- [Problem to work on]: Determine how many lines in the records below contain "none", then state that number alone.

- [Extracted entries]:
[Start of section]
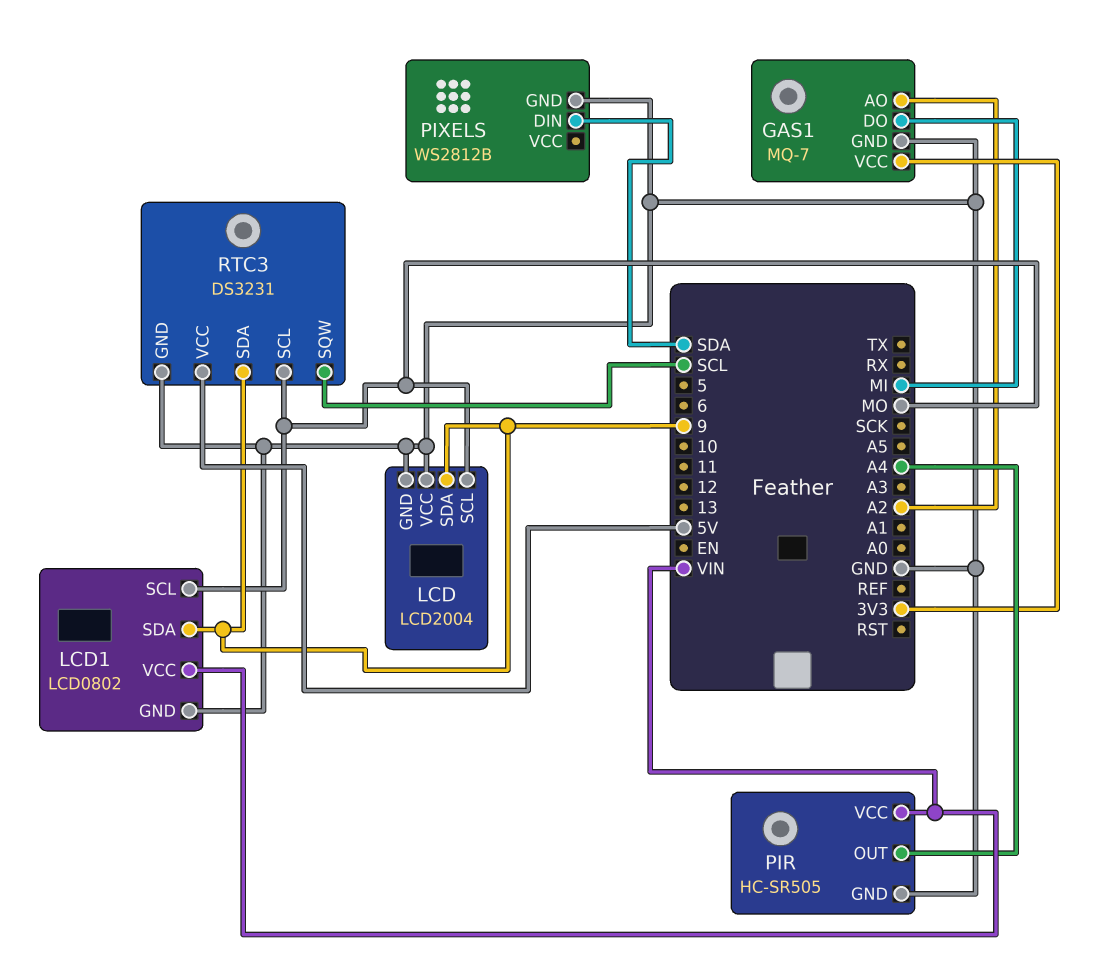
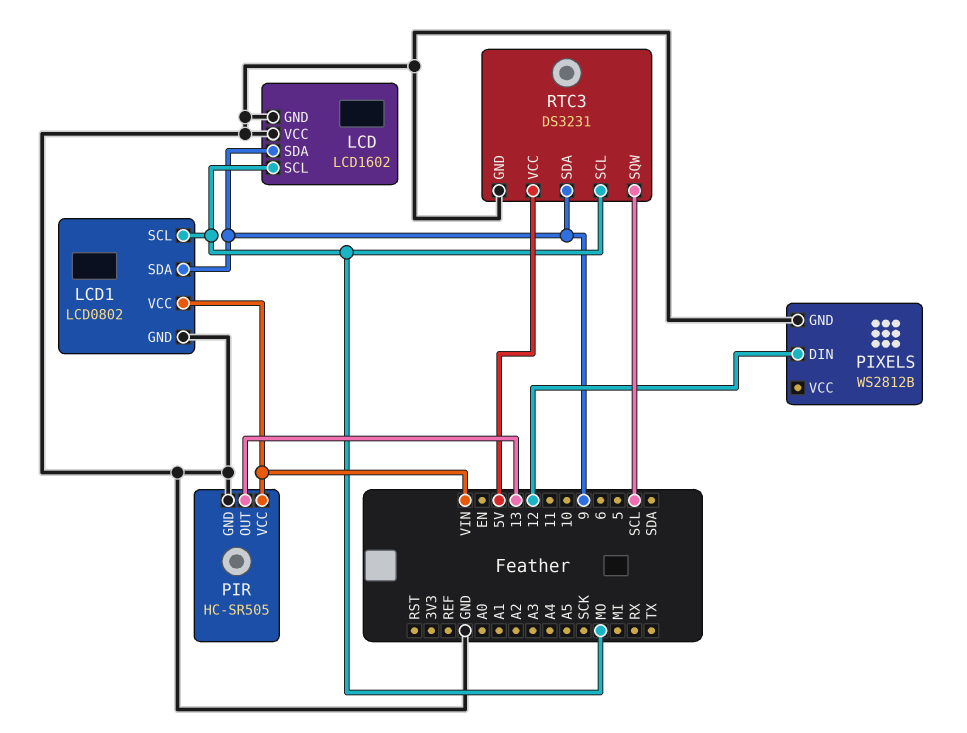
GAS1: MQ-7 -> none
GAS1 pin AO: A2 -> none
GAS1 pin DO: MI -> none
GAS1 pin GND: GND -> none
GAS1 pin VCC: 3V3 -> none
LCD: LCD2004 -> LCD1602
PIR pin OUT: A4 -> 13
PIXELS pin DIN: SDA -> 12

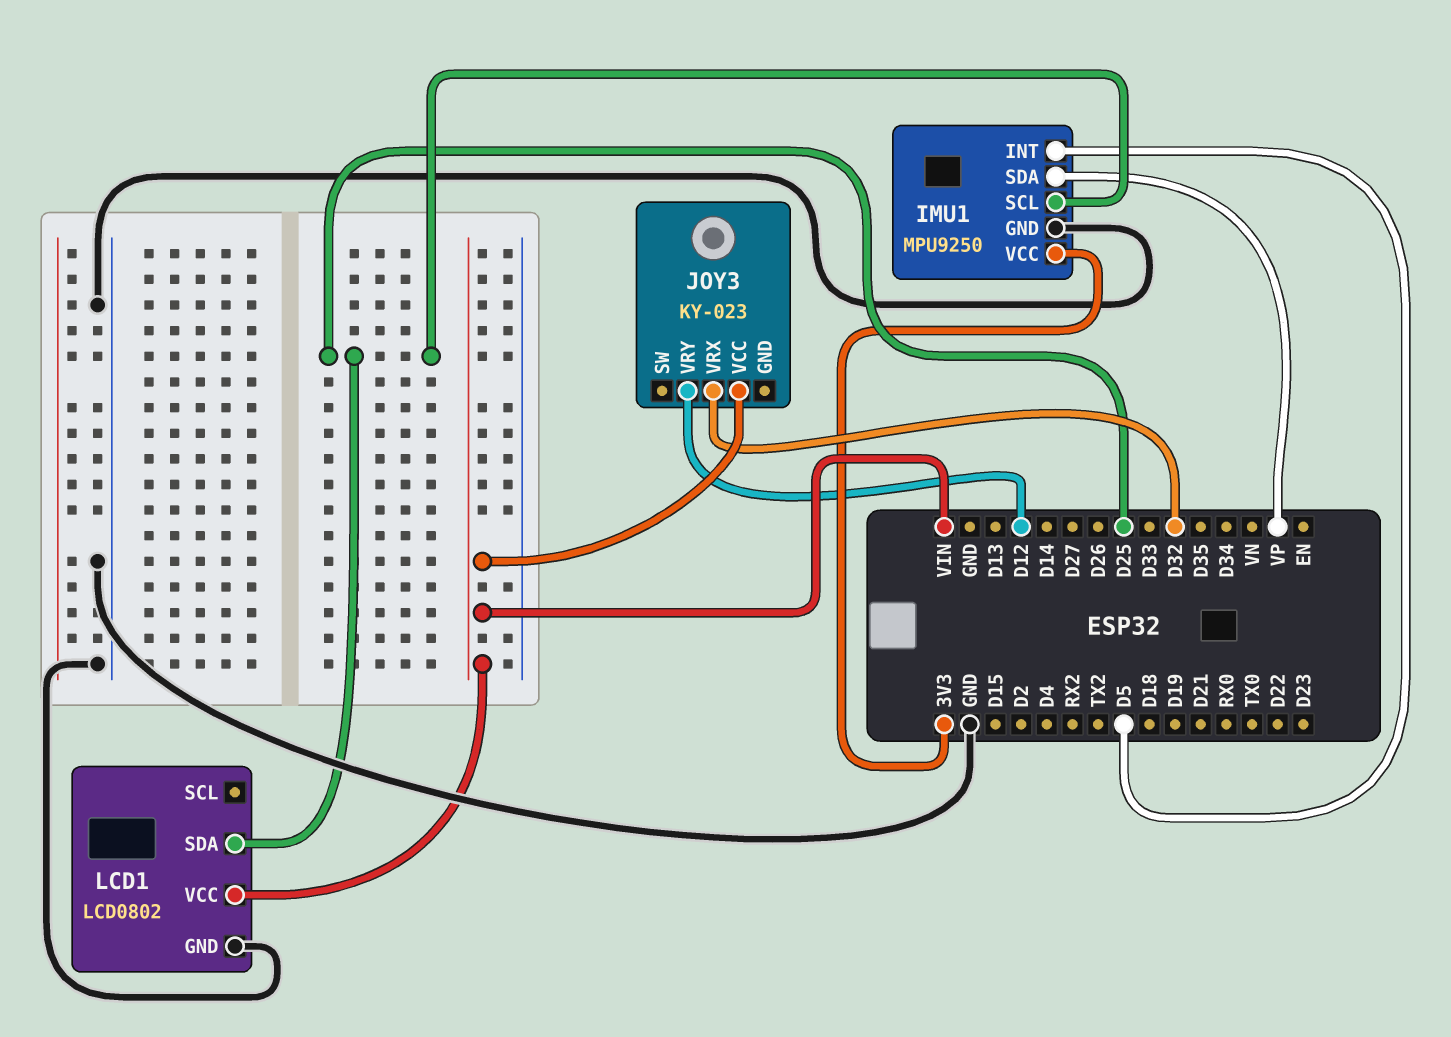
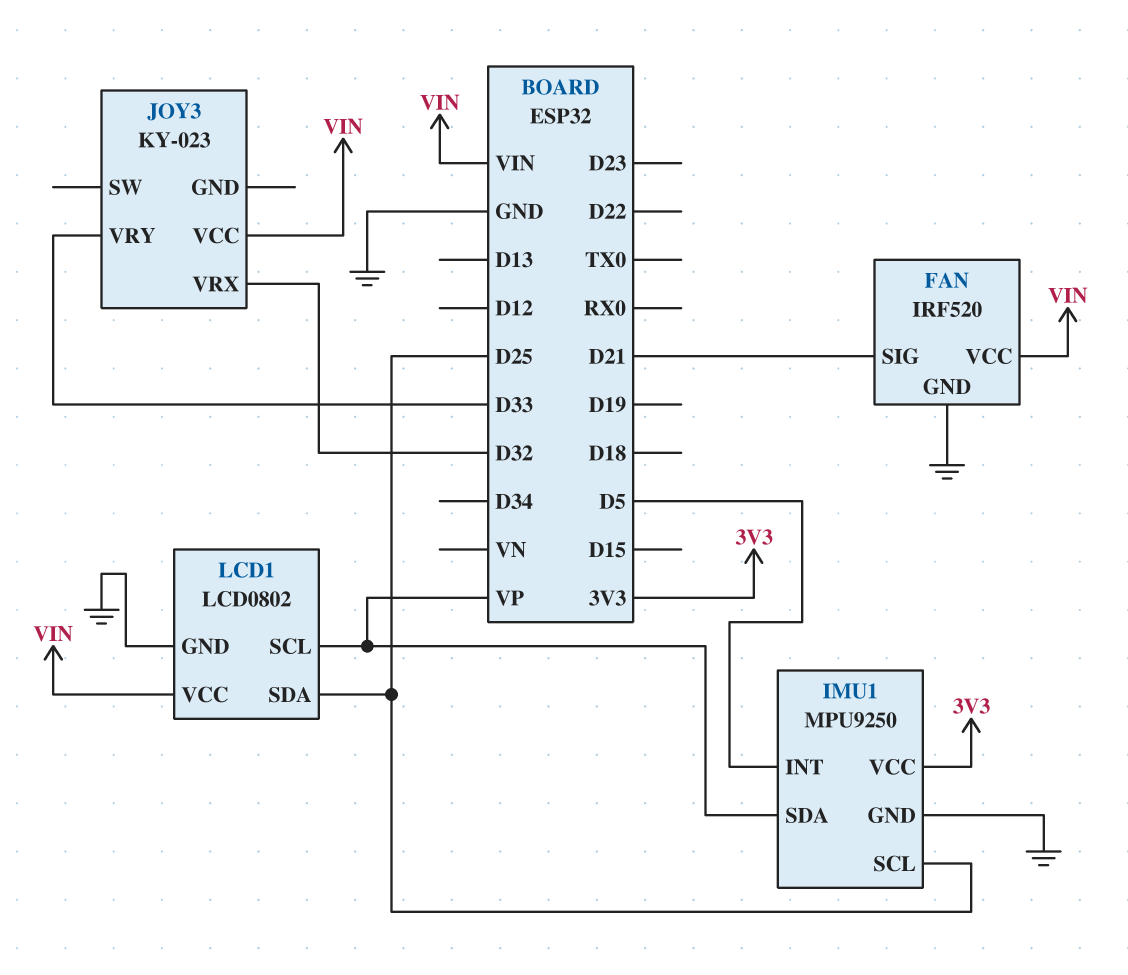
FAN: none -> IRF520
FAN pin GND: none -> GND
FAN pin SIG: none -> D21
FAN pin VCC: none -> VIN
JOY3 pin VRY: D12 -> D33
LCD1 pin SCL: none -> VP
[End of section]
- [Answer]: 10